Goal of the exercise: In the entries below, spot each line with the word "none" and copy it.

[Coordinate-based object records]
::::

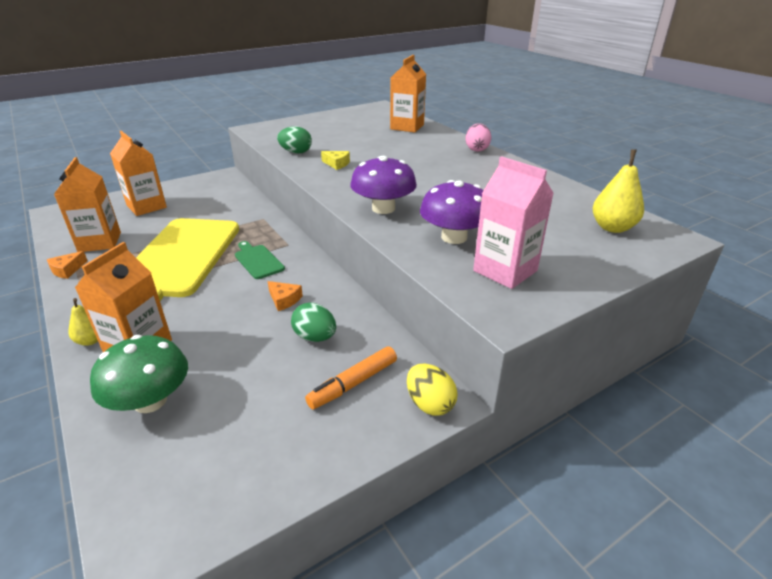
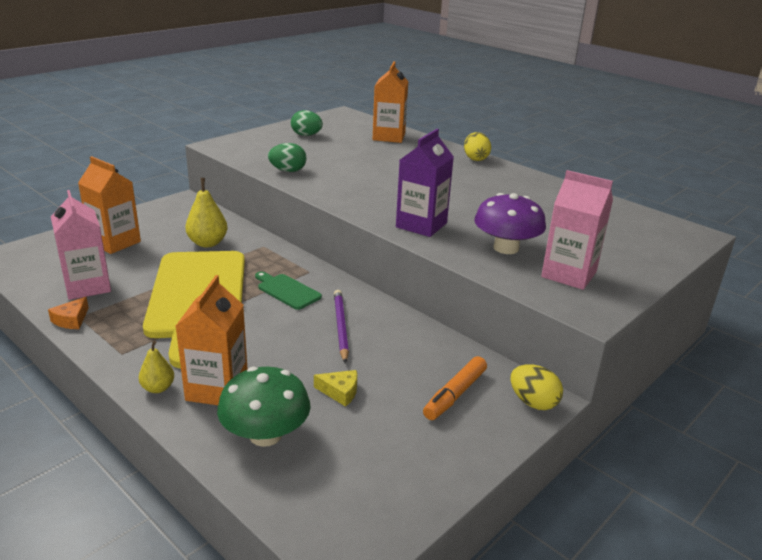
camera: 15 degrees left, 5 degrees down
orange carton [54,157,121,252] -> pink carton [51,190,111,300]
orange cheese [268,281,303,311] -> purple pencil [334,290,349,363]
green egg [291,303,336,342] -> green egg moved to [291,110,323,136]
yellow cheese [321,151,350,170] -> yellow cheese moved to [314,370,357,407]
purple mushroom [350,156,417,214] -> purple carton [396,129,454,237]
pink egg [466,123,491,152] -> yellow egg [464,132,491,161]
yellow pear [593,149,644,233] -> yellow pear moved to [185,178,228,247]

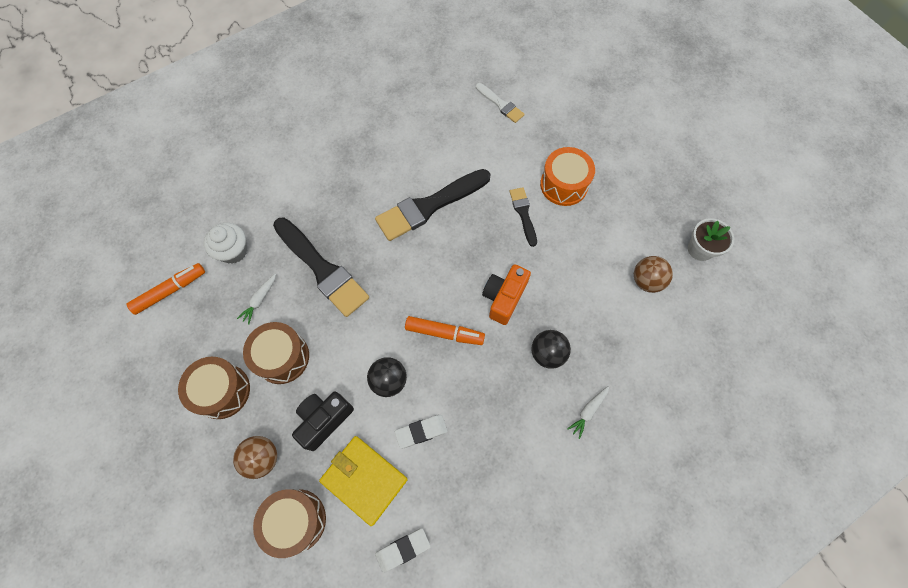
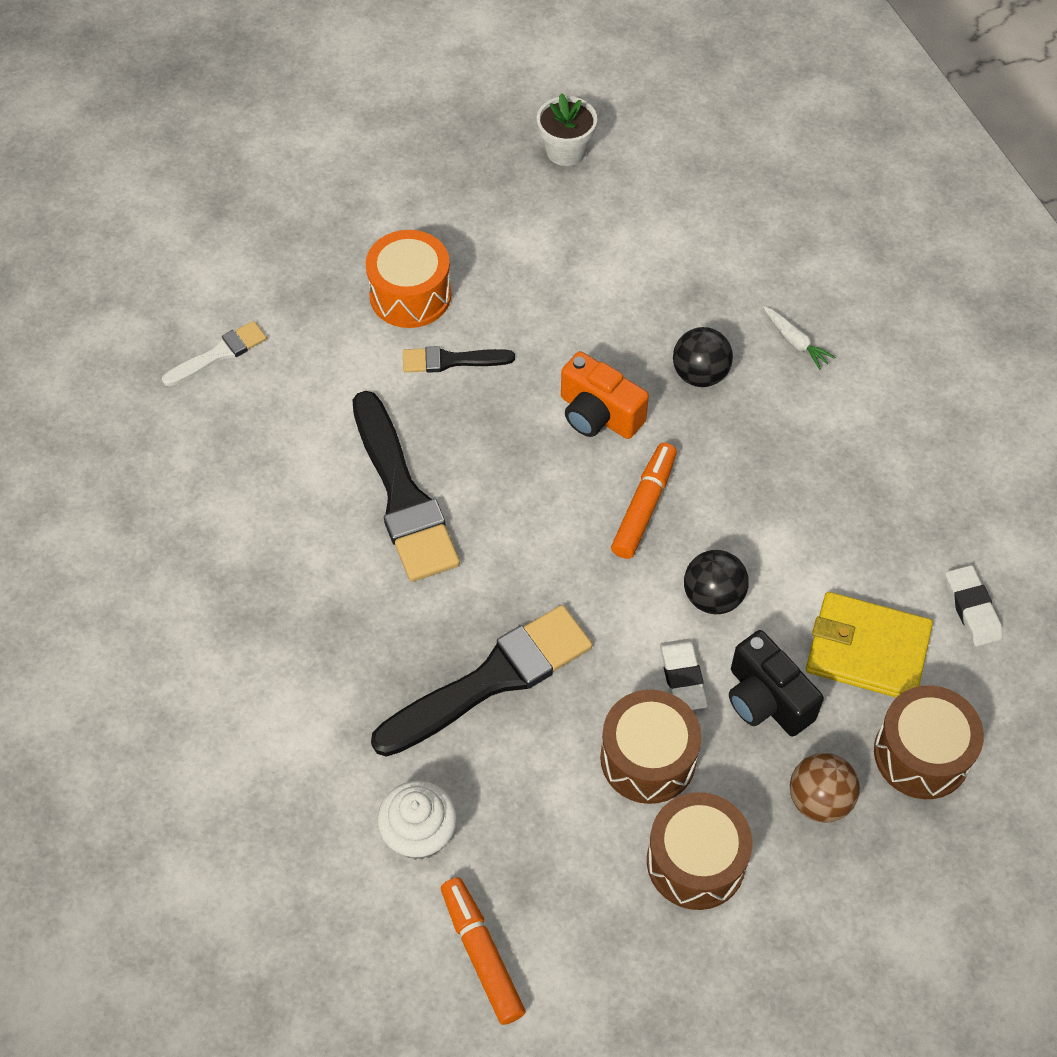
camera: 80 degrees left, 10 degrees down
white carrot [237,274,276,325] -> none
yellow wallet [319,436,408,526] -> yellow wallet turned 60 degrees clockwise [806,592,933,698]
white eraser [395,415,448,449] -> white eraser moved to [660,639,708,710]
brown ball [634,256,673,293] -> none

::::

Written answer:
white carrot [237,274,276,325] -> none
brown ball [634,256,673,293] -> none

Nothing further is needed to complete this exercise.